Start of Block

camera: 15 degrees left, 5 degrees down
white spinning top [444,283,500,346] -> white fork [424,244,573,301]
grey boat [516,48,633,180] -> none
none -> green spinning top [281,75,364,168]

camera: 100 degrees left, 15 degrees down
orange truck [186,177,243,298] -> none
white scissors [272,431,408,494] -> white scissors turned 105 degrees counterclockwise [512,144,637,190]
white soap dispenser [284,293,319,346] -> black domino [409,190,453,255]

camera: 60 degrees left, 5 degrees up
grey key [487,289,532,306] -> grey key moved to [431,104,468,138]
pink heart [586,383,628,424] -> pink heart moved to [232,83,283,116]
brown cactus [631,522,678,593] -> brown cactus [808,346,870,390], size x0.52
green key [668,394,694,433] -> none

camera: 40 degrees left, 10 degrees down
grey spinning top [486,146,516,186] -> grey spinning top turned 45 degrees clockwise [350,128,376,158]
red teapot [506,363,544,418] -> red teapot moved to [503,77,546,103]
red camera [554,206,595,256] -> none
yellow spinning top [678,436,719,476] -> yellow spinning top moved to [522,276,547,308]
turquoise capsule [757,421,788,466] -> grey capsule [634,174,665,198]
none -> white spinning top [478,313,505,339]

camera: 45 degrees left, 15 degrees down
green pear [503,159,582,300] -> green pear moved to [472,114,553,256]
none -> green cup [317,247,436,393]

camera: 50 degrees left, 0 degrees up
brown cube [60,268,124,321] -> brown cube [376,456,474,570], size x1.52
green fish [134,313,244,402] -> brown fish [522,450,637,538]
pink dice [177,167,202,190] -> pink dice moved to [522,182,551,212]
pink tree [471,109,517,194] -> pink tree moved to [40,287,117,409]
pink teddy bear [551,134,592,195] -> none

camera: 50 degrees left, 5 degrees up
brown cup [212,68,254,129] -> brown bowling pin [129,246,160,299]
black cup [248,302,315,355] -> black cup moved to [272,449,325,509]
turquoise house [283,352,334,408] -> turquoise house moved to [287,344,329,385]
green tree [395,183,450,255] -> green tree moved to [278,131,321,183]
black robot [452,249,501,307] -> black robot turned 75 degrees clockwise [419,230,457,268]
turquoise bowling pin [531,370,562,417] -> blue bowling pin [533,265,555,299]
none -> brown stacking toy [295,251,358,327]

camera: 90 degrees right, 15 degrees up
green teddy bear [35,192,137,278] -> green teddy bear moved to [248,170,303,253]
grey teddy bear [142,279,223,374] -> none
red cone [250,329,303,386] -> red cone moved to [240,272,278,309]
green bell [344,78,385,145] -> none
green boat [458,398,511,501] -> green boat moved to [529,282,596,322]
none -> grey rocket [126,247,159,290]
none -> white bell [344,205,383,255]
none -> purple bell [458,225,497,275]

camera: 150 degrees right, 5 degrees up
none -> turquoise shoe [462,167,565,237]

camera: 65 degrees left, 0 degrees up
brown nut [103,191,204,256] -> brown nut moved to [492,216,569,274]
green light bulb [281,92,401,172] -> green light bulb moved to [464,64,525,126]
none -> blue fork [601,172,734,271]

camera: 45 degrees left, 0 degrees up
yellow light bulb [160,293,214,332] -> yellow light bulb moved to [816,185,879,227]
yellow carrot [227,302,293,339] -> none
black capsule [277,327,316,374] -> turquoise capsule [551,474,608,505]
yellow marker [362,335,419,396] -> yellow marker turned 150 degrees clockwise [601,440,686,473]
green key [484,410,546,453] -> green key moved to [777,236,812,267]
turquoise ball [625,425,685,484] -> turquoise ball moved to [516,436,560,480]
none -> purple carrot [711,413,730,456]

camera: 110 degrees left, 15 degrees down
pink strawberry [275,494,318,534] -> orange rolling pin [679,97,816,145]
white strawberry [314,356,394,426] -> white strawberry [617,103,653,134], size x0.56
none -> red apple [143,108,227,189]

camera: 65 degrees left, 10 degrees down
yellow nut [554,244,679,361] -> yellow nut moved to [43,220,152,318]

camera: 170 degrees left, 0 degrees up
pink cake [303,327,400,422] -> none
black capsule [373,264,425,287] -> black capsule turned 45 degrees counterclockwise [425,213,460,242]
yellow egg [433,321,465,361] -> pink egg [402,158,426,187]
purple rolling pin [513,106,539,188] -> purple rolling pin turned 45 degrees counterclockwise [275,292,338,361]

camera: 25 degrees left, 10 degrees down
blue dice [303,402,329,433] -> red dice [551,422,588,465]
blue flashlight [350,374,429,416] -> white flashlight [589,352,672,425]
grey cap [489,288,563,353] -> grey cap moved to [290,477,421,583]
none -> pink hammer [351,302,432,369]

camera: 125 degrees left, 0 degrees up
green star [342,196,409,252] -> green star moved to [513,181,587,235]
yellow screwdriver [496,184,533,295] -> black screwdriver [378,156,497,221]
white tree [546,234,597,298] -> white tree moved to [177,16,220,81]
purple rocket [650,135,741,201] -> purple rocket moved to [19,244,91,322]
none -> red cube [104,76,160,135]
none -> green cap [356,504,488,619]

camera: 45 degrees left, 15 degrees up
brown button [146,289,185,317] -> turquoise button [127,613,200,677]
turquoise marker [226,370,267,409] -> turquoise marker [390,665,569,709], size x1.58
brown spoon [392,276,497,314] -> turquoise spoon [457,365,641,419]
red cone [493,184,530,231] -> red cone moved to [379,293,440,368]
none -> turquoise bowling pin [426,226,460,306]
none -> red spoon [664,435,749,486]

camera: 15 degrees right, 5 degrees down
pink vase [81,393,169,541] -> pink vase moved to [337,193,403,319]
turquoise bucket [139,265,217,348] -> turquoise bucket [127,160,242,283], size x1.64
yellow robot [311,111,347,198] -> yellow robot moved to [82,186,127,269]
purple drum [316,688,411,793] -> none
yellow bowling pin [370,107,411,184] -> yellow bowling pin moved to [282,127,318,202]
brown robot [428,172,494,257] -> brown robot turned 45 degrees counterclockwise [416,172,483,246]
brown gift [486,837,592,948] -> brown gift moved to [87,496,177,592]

End of Block

[Action item] Transcribe all the material exactly.

[Response area]
camera: 15 degrees left, 5 degrees down
white spinning top [444,283,500,346] -> white fork [424,244,573,301]
grey boat [516,48,633,180] -> none
none -> green spinning top [281,75,364,168]

camera: 100 degrees left, 15 degrees down
orange truck [186,177,243,298] -> none
white scissors [272,431,408,494] -> white scissors turned 105 degrees counterclockwise [512,144,637,190]
white soap dispenser [284,293,319,346] -> black domino [409,190,453,255]

camera: 60 degrees left, 5 degrees up
grey key [487,289,532,306] -> grey key moved to [431,104,468,138]
pink heart [586,383,628,424] -> pink heart moved to [232,83,283,116]
brown cactus [631,522,678,593] -> brown cactus [808,346,870,390], size x0.52
green key [668,394,694,433] -> none

camera: 40 degrees left, 10 degrees down
grey spinning top [486,146,516,186] -> grey spinning top turned 45 degrees clockwise [350,128,376,158]
red teapot [506,363,544,418] -> red teapot moved to [503,77,546,103]
red camera [554,206,595,256] -> none
yellow spinning top [678,436,719,476] -> yellow spinning top moved to [522,276,547,308]
turquoise capsule [757,421,788,466] -> grey capsule [634,174,665,198]
none -> white spinning top [478,313,505,339]

camera: 45 degrees left, 15 degrees down
green pear [503,159,582,300] -> green pear moved to [472,114,553,256]
none -> green cup [317,247,436,393]

camera: 50 degrees left, 0 degrees up
brown cube [60,268,124,321] -> brown cube [376,456,474,570], size x1.52
green fish [134,313,244,402] -> brown fish [522,450,637,538]
pink dice [177,167,202,190] -> pink dice moved to [522,182,551,212]
pink tree [471,109,517,194] -> pink tree moved to [40,287,117,409]
pink teddy bear [551,134,592,195] -> none

camera: 50 degrees left, 5 degrees up
brown cup [212,68,254,129] -> brown bowling pin [129,246,160,299]
black cup [248,302,315,355] -> black cup moved to [272,449,325,509]
turquoise house [283,352,334,408] -> turquoise house moved to [287,344,329,385]
green tree [395,183,450,255] -> green tree moved to [278,131,321,183]
black robot [452,249,501,307] -> black robot turned 75 degrees clockwise [419,230,457,268]
turquoise bowling pin [531,370,562,417] -> blue bowling pin [533,265,555,299]
none -> brown stacking toy [295,251,358,327]

camera: 90 degrees right, 15 degrees up
green teddy bear [35,192,137,278] -> green teddy bear moved to [248,170,303,253]
grey teddy bear [142,279,223,374] -> none
red cone [250,329,303,386] -> red cone moved to [240,272,278,309]
green bell [344,78,385,145] -> none
green boat [458,398,511,501] -> green boat moved to [529,282,596,322]
none -> grey rocket [126,247,159,290]
none -> white bell [344,205,383,255]
none -> purple bell [458,225,497,275]

camera: 150 degrees right, 5 degrees up
none -> turquoise shoe [462,167,565,237]

camera: 65 degrees left, 0 degrees up
brown nut [103,191,204,256] -> brown nut moved to [492,216,569,274]
green light bulb [281,92,401,172] -> green light bulb moved to [464,64,525,126]
none -> blue fork [601,172,734,271]

camera: 45 degrees left, 0 degrees up
yellow light bulb [160,293,214,332] -> yellow light bulb moved to [816,185,879,227]
yellow carrot [227,302,293,339] -> none
black capsule [277,327,316,374] -> turquoise capsule [551,474,608,505]
yellow marker [362,335,419,396] -> yellow marker turned 150 degrees clockwise [601,440,686,473]
green key [484,410,546,453] -> green key moved to [777,236,812,267]
turquoise ball [625,425,685,484] -> turquoise ball moved to [516,436,560,480]
none -> purple carrot [711,413,730,456]

camera: 110 degrees left, 15 degrees down
pink strawberry [275,494,318,534] -> orange rolling pin [679,97,816,145]
white strawberry [314,356,394,426] -> white strawberry [617,103,653,134], size x0.56
none -> red apple [143,108,227,189]

camera: 65 degrees left, 10 degrees down
yellow nut [554,244,679,361] -> yellow nut moved to [43,220,152,318]

camera: 170 degrees left, 0 degrees up
pink cake [303,327,400,422] -> none
black capsule [373,264,425,287] -> black capsule turned 45 degrees counterclockwise [425,213,460,242]
yellow egg [433,321,465,361] -> pink egg [402,158,426,187]
purple rolling pin [513,106,539,188] -> purple rolling pin turned 45 degrees counterclockwise [275,292,338,361]

camera: 25 degrees left, 10 degrees down
blue dice [303,402,329,433] -> red dice [551,422,588,465]
blue flashlight [350,374,429,416] -> white flashlight [589,352,672,425]
grey cap [489,288,563,353] -> grey cap moved to [290,477,421,583]
none -> pink hammer [351,302,432,369]

camera: 125 degrees left, 0 degrees up
green star [342,196,409,252] -> green star moved to [513,181,587,235]
yellow screwdriver [496,184,533,295] -> black screwdriver [378,156,497,221]
white tree [546,234,597,298] -> white tree moved to [177,16,220,81]
purple rocket [650,135,741,201] -> purple rocket moved to [19,244,91,322]
none -> red cube [104,76,160,135]
none -> green cap [356,504,488,619]

camera: 45 degrees left, 15 degrees up
brown button [146,289,185,317] -> turquoise button [127,613,200,677]
turquoise marker [226,370,267,409] -> turquoise marker [390,665,569,709], size x1.58
brown spoon [392,276,497,314] -> turquoise spoon [457,365,641,419]
red cone [493,184,530,231] -> red cone moved to [379,293,440,368]
none -> turquoise bowling pin [426,226,460,306]
none -> red spoon [664,435,749,486]

camera: 15 degrees right, 5 degrees down
pink vase [81,393,169,541] -> pink vase moved to [337,193,403,319]
turquoise bucket [139,265,217,348] -> turquoise bucket [127,160,242,283], size x1.64
yellow robot [311,111,347,198] -> yellow robot moved to [82,186,127,269]
purple drum [316,688,411,793] -> none
yellow bowling pin [370,107,411,184] -> yellow bowling pin moved to [282,127,318,202]
brown robot [428,172,494,257] -> brown robot turned 45 degrees counterclockwise [416,172,483,246]
brown gift [486,837,592,948] -> brown gift moved to [87,496,177,592]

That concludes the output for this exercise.